Entries supplied –
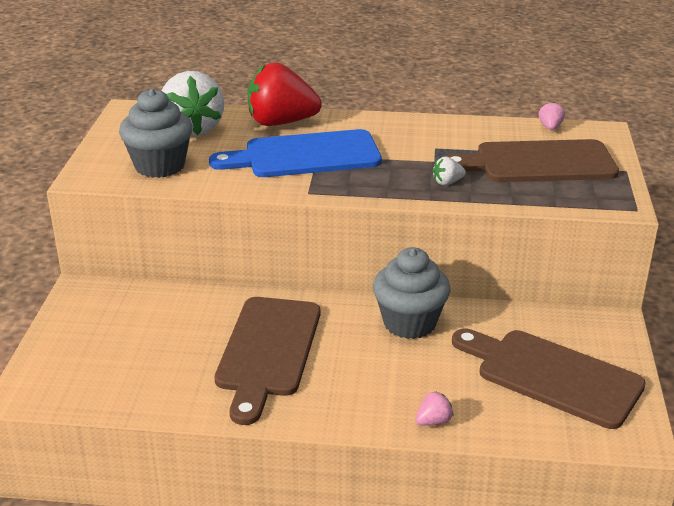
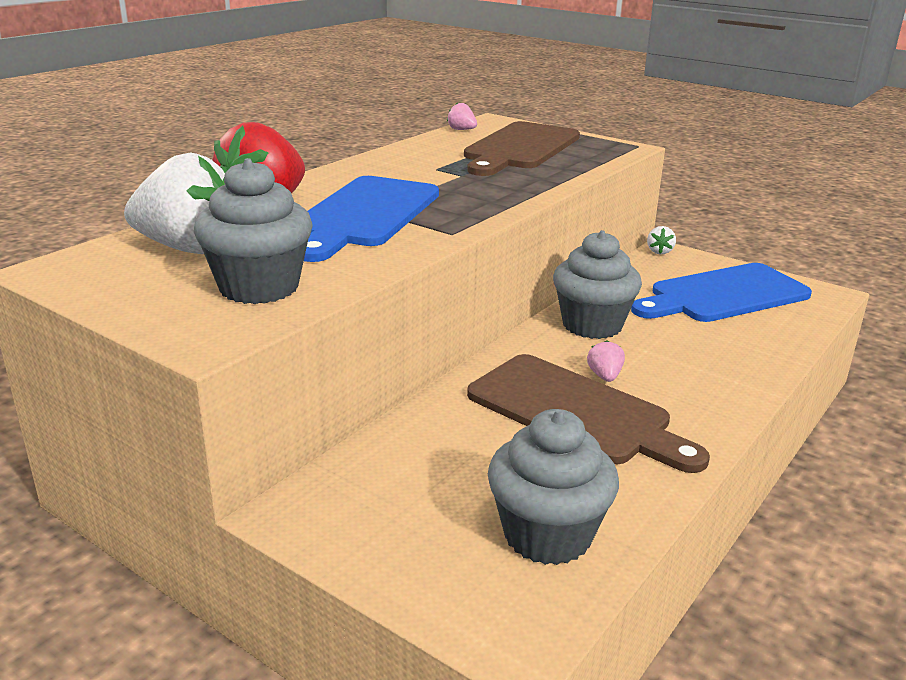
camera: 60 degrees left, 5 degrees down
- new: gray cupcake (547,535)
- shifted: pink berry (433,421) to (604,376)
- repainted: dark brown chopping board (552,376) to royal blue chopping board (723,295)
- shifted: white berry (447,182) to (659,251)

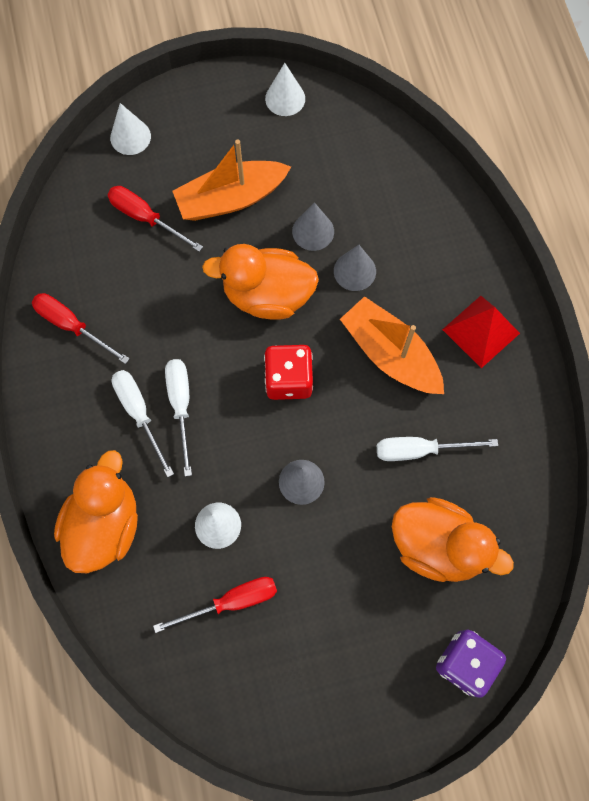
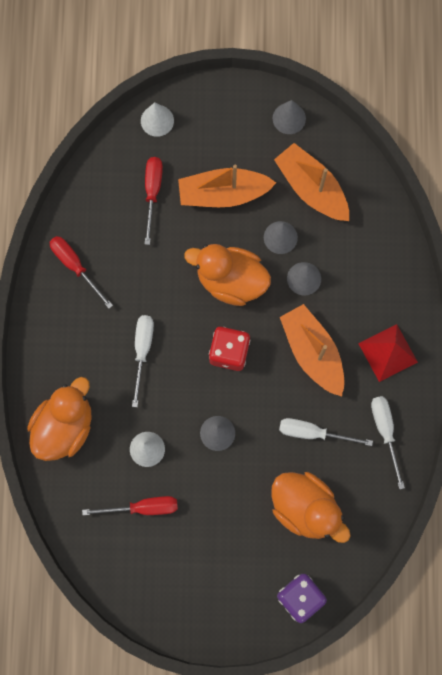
camera: 15 degrees right, 5 degrees up
- rotated: scarlet flat screwdriver (146,218) = (152,192) 45 degrees clockwise
- repainted: white cone shape (285,98) to gray cone shape (289,118)
- new: bright orange toy boat (312,188)
- shifted: white flat screwdriver (139,413) to (385,432)

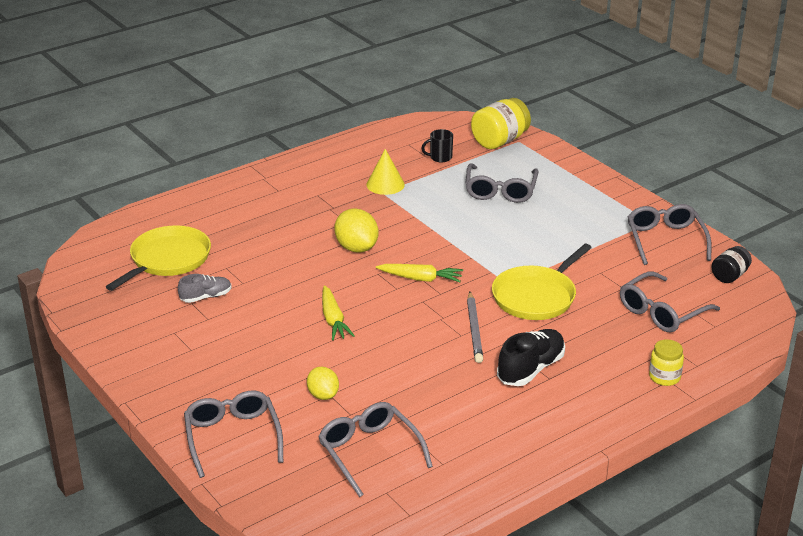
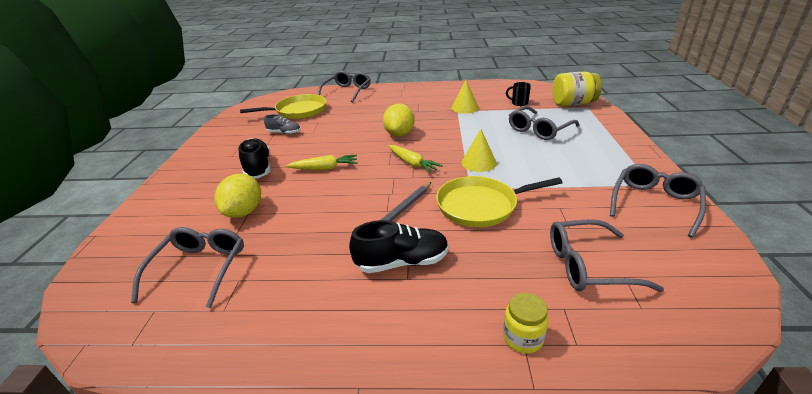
camera: 40 degrees right, 0 degrees up
- scaled: yellow citrus fruit (323,395) = (244,212) x1.56
- new: black shoe (258,168)
- rotated: yellow root vegetable (333,320) = (324,168) 120 degrees counterclockwise
- shifted: gray glasses (232,438) to (347,92)
- new: yellow cone shape (479,162)
- gone: black preserve jar (729,276)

Problem statement –
Your copy should hold all the data word for word. It should hold no pictures.

Finished task –
camera: 60 degrees left, 5 degrees down
- new: gray cupcake (547,535)
- shifted: pink berry (433,421) to (604,376)
- repainted: dark brown chopping board (552,376) to royal blue chopping board (723,295)
- shifted: white berry (447,182) to (659,251)

camera: 15 degrees right, 5 degrees up
- rotated: scarlet flat screwdriver (146,218) = (152,192) 45 degrees clockwise
- repainted: white cone shape (285,98) to gray cone shape (289,118)
- new: bright orange toy boat (312,188)
- shifted: white flat screwdriver (139,413) to (385,432)

camera: 40 degrees right, 0 degrees up
- scaled: yellow citrus fruit (323,395) = (244,212) x1.56
- new: black shoe (258,168)
- rotated: yellow root vegetable (333,320) = (324,168) 120 degrees counterclockwise
- shifted: gray glasses (232,438) to (347,92)
- new: yellow cone shape (479,162)
- gone: black preserve jar (729,276)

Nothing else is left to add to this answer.